** Provided data follows **

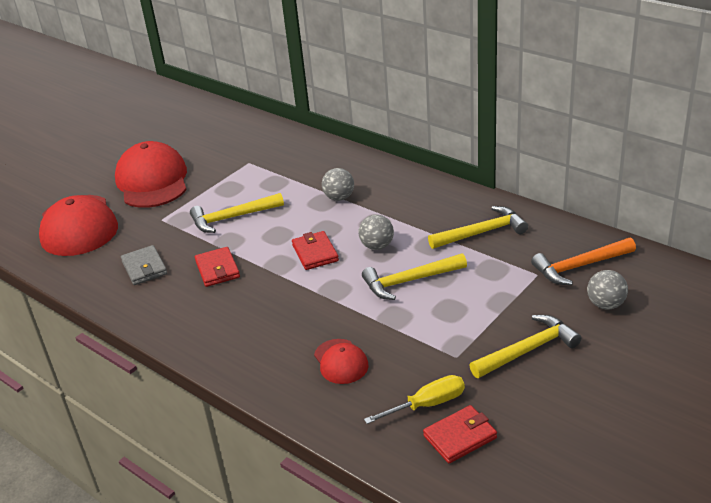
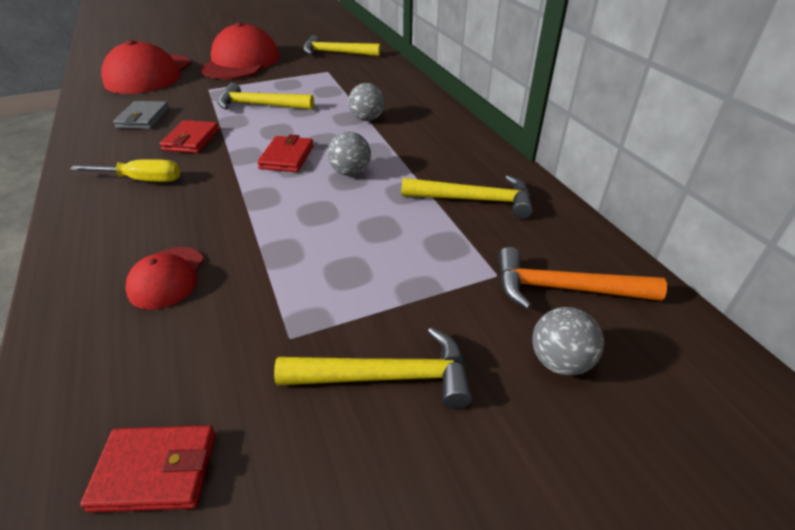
camera: 25 degrees right, 5 degrees up
(409, 281) = (341, 220): yellow hammer -> yellow hammer (336, 53)
(428, 404) = (181, 389): yellow screwdriver -> yellow screwdriver (143, 180)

** End of Provided data **

Scan the data for the string "yellow" and copy each line in which it occurs.

• Solution for this task
(409, 281) = (341, 220): yellow hammer -> yellow hammer (336, 53)
(428, 404) = (181, 389): yellow screwdriver -> yellow screwdriver (143, 180)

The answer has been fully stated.